-- Work order --
From the line with "yellow brick C2" through the line with "orange brick D2:G3", repeat the entries verbatim, both end lines included, and add nothing.

-- Dataset records --
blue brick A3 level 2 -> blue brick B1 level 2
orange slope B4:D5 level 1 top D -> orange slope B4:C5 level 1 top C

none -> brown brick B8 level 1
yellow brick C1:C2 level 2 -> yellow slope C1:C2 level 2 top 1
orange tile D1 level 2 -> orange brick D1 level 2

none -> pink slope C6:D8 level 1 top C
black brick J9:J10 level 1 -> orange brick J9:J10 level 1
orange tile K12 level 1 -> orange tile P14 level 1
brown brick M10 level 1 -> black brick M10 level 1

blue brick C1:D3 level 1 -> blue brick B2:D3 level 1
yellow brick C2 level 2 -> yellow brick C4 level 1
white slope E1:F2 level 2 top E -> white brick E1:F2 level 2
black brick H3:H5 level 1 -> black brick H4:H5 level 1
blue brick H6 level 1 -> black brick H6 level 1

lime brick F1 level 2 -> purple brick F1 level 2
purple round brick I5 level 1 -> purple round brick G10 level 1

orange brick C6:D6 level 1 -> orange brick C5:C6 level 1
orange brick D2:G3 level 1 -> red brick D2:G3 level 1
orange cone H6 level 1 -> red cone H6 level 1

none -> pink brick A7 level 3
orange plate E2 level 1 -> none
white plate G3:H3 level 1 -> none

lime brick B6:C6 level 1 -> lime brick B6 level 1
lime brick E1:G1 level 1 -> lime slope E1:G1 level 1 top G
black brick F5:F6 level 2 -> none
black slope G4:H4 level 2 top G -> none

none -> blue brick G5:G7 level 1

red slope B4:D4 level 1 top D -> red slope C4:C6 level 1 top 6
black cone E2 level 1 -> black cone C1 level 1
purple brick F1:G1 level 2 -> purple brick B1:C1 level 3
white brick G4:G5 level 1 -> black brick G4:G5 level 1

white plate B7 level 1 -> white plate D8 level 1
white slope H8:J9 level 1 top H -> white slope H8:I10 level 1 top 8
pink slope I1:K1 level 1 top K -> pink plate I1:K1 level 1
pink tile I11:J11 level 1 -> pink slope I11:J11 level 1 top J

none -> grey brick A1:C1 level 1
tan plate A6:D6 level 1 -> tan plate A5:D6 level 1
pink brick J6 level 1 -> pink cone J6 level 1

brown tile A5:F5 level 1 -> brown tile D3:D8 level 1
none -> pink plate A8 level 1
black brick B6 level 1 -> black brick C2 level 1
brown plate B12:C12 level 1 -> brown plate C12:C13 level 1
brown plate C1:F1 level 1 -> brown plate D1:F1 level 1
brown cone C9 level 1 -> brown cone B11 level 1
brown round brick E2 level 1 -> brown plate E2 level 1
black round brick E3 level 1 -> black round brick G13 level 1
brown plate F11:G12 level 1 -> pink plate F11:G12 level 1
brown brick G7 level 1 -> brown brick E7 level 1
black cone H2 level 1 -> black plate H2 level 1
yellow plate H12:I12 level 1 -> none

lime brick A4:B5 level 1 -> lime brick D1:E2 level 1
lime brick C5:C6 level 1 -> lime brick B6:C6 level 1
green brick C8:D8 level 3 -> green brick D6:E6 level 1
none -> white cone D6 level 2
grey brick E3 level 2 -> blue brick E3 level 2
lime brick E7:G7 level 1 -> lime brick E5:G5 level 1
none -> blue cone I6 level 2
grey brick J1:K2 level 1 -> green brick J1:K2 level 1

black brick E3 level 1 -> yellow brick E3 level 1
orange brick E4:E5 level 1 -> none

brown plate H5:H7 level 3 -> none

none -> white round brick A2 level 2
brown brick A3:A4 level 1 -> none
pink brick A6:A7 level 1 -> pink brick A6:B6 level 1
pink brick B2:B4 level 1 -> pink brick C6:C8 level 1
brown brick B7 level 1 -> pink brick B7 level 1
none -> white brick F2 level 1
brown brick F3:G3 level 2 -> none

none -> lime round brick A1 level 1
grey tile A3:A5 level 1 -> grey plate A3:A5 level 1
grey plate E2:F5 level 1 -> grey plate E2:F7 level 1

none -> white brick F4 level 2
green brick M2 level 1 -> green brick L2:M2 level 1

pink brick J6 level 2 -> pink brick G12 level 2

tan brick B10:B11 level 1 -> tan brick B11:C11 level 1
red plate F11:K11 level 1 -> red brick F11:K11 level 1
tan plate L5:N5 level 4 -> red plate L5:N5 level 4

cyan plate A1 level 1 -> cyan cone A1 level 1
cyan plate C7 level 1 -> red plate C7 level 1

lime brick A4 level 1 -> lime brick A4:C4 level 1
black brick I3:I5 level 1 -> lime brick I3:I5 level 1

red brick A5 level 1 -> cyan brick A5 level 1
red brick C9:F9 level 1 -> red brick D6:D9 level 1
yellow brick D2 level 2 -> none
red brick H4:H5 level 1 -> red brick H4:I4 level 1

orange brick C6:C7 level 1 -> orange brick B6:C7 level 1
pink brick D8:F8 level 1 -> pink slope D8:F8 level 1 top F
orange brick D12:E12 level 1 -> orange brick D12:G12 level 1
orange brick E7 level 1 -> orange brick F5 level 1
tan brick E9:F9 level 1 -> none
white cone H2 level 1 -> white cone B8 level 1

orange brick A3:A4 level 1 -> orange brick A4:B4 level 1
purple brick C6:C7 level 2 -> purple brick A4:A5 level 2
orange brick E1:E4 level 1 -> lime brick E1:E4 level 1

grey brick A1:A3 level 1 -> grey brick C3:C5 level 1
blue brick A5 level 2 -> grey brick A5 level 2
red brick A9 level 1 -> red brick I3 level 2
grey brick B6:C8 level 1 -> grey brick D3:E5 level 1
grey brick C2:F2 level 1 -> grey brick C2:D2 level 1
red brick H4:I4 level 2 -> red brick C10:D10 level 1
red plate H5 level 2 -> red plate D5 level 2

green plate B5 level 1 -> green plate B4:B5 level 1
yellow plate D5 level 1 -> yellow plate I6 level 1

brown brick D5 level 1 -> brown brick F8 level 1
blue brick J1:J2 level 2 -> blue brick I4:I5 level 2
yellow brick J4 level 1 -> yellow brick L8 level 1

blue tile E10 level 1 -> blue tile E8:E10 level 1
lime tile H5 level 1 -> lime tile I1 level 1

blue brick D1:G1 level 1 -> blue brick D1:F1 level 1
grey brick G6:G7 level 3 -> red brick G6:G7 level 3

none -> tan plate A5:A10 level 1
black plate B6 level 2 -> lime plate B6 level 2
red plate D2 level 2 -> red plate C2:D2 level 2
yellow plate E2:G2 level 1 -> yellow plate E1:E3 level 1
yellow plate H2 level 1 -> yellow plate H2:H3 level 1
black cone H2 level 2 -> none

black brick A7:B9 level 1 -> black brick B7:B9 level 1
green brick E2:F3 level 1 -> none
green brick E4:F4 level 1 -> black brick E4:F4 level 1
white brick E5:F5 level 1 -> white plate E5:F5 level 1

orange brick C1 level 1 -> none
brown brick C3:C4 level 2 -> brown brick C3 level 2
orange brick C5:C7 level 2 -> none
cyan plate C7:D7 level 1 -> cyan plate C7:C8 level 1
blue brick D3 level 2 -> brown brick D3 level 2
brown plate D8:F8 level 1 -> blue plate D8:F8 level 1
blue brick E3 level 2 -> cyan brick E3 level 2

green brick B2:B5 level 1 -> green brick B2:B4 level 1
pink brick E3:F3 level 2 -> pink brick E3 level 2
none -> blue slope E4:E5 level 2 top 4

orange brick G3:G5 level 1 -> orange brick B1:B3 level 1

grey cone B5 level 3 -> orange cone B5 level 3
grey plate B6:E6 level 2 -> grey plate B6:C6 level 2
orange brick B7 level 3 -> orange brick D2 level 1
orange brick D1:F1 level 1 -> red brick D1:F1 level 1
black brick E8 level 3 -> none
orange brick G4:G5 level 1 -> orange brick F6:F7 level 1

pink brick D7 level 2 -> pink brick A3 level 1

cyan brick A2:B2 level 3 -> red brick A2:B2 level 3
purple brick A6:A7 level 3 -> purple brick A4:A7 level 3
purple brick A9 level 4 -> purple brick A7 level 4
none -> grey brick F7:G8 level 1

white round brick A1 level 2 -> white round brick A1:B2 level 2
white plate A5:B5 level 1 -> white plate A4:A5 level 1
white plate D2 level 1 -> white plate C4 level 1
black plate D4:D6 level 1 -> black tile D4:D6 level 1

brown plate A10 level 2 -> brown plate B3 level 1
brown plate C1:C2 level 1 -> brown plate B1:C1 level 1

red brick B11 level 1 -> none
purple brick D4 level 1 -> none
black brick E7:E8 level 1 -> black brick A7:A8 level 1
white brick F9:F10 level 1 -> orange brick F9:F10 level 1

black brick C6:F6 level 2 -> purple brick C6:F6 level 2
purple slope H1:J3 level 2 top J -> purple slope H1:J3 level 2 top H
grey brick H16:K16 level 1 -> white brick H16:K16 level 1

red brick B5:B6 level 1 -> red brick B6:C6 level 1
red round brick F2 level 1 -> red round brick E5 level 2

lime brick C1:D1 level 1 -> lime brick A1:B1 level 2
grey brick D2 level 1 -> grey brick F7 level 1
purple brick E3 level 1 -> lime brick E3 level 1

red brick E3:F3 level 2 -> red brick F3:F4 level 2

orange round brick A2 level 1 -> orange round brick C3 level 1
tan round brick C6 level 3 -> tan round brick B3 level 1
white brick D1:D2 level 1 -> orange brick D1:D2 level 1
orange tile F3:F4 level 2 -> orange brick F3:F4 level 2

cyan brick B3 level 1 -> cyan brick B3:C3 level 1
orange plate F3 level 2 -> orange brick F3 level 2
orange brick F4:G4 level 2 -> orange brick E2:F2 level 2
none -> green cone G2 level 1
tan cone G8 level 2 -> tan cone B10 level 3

-- Task response --
yellow brick C2 level 2 -> yellow brick C4 level 1
white slope E1:F2 level 2 top E -> white brick E1:F2 level 2
black brick H3:H5 level 1 -> black brick H4:H5 level 1
blue brick H6 level 1 -> black brick H6 level 1

lime brick F1 level 2 -> purple brick F1 level 2
purple round brick I5 level 1 -> purple round brick G10 level 1

orange brick C6:D6 level 1 -> orange brick C5:C6 level 1
orange brick D2:G3 level 1 -> red brick D2:G3 level 1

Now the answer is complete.